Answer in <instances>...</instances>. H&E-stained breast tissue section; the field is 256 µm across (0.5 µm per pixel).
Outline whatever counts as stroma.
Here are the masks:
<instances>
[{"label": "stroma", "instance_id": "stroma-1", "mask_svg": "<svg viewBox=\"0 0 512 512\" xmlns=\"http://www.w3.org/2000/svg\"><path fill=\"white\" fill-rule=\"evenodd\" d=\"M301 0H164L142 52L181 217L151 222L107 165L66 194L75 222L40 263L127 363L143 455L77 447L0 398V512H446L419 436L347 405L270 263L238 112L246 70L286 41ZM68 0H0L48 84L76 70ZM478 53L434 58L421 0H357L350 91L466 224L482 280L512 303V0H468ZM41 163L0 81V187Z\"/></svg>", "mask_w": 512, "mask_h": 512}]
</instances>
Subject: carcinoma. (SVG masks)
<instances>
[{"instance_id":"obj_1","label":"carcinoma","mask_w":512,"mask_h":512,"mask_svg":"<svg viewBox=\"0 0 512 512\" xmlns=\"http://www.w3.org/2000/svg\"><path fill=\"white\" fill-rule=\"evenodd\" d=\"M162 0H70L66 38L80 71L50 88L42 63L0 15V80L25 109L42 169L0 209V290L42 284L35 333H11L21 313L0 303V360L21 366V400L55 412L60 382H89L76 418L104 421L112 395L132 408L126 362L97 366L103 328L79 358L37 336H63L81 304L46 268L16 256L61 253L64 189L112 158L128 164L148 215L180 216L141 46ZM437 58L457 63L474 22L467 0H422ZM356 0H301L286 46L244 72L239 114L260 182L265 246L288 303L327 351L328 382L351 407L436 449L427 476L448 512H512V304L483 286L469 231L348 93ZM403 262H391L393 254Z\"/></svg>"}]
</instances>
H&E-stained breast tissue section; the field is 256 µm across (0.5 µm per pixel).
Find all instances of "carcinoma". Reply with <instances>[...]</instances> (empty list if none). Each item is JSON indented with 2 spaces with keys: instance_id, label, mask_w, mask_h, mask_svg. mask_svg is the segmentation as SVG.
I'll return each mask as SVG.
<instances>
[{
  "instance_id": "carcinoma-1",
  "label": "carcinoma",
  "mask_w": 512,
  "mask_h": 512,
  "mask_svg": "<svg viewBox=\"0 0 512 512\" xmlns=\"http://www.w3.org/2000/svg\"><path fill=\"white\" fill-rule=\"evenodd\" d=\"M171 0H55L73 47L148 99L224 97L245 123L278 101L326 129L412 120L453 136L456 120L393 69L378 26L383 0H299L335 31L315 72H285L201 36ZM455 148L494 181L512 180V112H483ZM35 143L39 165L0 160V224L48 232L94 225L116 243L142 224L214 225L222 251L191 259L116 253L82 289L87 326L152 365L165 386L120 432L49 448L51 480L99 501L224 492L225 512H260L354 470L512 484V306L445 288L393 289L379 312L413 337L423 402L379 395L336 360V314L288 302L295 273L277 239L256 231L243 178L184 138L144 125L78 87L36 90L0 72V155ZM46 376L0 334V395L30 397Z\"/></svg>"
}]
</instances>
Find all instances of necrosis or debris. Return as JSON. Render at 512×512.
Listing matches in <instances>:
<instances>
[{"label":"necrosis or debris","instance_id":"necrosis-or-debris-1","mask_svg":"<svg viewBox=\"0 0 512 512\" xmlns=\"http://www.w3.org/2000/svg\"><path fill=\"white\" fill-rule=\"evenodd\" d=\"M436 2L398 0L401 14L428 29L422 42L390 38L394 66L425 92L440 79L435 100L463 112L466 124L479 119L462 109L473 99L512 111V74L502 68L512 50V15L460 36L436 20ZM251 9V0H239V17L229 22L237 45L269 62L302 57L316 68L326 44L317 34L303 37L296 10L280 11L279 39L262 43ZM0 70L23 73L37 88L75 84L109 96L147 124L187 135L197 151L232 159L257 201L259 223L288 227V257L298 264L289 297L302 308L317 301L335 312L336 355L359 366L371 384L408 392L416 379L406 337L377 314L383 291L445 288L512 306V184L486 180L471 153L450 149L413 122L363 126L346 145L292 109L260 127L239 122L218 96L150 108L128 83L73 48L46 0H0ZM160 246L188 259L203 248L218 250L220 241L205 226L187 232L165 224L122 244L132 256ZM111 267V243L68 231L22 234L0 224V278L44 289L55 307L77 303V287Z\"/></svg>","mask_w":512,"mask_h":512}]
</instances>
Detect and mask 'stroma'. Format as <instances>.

TASK DESCRIPTION:
Transcribe the whole listing with nothing added or left out.

COMPLETE OUTPUT:
Answer in <instances>...</instances>. H&E-stained breast tissue section; the field is 256 µm across (0.5 µm per pixel).
Outline whatever counts as stroma.
Here are the masks:
<instances>
[{"label": "stroma", "instance_id": "stroma-1", "mask_svg": "<svg viewBox=\"0 0 512 512\" xmlns=\"http://www.w3.org/2000/svg\"><path fill=\"white\" fill-rule=\"evenodd\" d=\"M301 0H164L142 52L181 217L151 222L107 165L66 194L75 222L40 263L127 363L143 455L77 447L0 398V512H446L419 436L347 405L270 263L238 112L246 70L286 41ZM68 0H0L48 84L76 70ZM478 53L434 58L421 0H357L350 91L466 224L482 280L512 303V0H468ZM41 163L0 81V187Z\"/></svg>", "mask_w": 512, "mask_h": 512}]
</instances>
Subject: carcinoma. (SVG masks)
<instances>
[{"instance_id":"obj_1","label":"carcinoma","mask_w":512,"mask_h":512,"mask_svg":"<svg viewBox=\"0 0 512 512\" xmlns=\"http://www.w3.org/2000/svg\"><path fill=\"white\" fill-rule=\"evenodd\" d=\"M162 0H70L66 38L80 71L50 88L42 63L0 15V80L25 109L42 169L0 209V290L42 284L35 333H11L21 313L0 303V360L21 366V400L55 412L60 382H89L76 418L104 421L112 395L132 408L126 362L97 366L103 328L79 358L37 336H63L81 304L46 268L16 256L61 253L64 189L112 158L128 164L148 215L180 216L141 46ZM437 58L457 63L474 22L467 0H422ZM356 0H301L286 46L244 72L239 114L260 182L265 246L288 303L327 351L328 382L351 407L436 449L427 476L448 512H512V304L483 286L469 231L348 93ZM403 262H391L393 254Z\"/></svg>"}]
</instances>
H&E-stained breast tissue section; the field is 256 µm across (0.5 µm per pixel).
Find all instances of "carcinoma". Reply with <instances>[...]</instances> (empty list if none). Each item is JSON indented with 2 spaces with keys: instance_id, label, mask_w, mask_h, mask_svg. mask_svg is the segmentation as SVG.
I'll return each mask as SVG.
<instances>
[{
  "instance_id": "carcinoma-1",
  "label": "carcinoma",
  "mask_w": 512,
  "mask_h": 512,
  "mask_svg": "<svg viewBox=\"0 0 512 512\" xmlns=\"http://www.w3.org/2000/svg\"><path fill=\"white\" fill-rule=\"evenodd\" d=\"M171 0H55L73 47L148 99L224 97L245 123L278 101L326 129L412 120L453 136L456 120L393 69L378 26L383 0H299L335 31L315 72H285L201 36ZM455 148L494 181L512 180V112H483ZM35 143L39 165L0 160V224L48 232L94 225L116 243L142 224L214 225L222 251L191 259L116 253L82 289L87 326L152 365L165 386L120 432L49 448L51 480L99 501L224 492L225 512H260L354 470L512 484V306L445 288L393 289L379 312L413 337L423 402L379 395L336 360V314L288 302L295 273L277 239L256 231L243 178L184 138L144 125L78 87L36 90L0 72V155ZM46 376L0 334V395L30 397Z\"/></svg>"
}]
</instances>
Find all instances of necrosis or debris. Return as JSON. Render at 512×512.
Listing matches in <instances>:
<instances>
[{"label":"necrosis or debris","instance_id":"necrosis-or-debris-1","mask_svg":"<svg viewBox=\"0 0 512 512\" xmlns=\"http://www.w3.org/2000/svg\"><path fill=\"white\" fill-rule=\"evenodd\" d=\"M436 2L398 0L401 14L428 29L422 42L390 38L394 66L425 92L440 79L435 100L463 112L466 124L479 119L462 109L473 99L512 111V74L502 68L512 50V15L460 36L436 20ZM251 9V0H239V17L229 22L237 45L269 62L302 57L316 68L326 44L317 34L303 37L296 10L280 11L279 39L262 43ZM0 70L23 73L37 88L75 84L109 96L147 124L187 135L197 151L232 159L257 201L259 223L288 227V257L298 264L289 297L302 308L317 301L335 312L336 355L359 366L371 384L408 392L416 379L406 337L377 314L383 291L445 288L512 306V184L486 180L471 153L450 149L413 122L363 126L346 145L292 109L260 127L239 122L218 96L150 108L128 83L73 48L46 0H0ZM160 246L188 259L203 248L218 250L220 241L205 226L187 232L165 224L122 244L132 256ZM111 267V243L68 231L22 234L0 224V278L44 289L55 307L77 303V287Z\"/></svg>","mask_w":512,"mask_h":512}]
</instances>
Detect and mask 'stroma'. Format as <instances>.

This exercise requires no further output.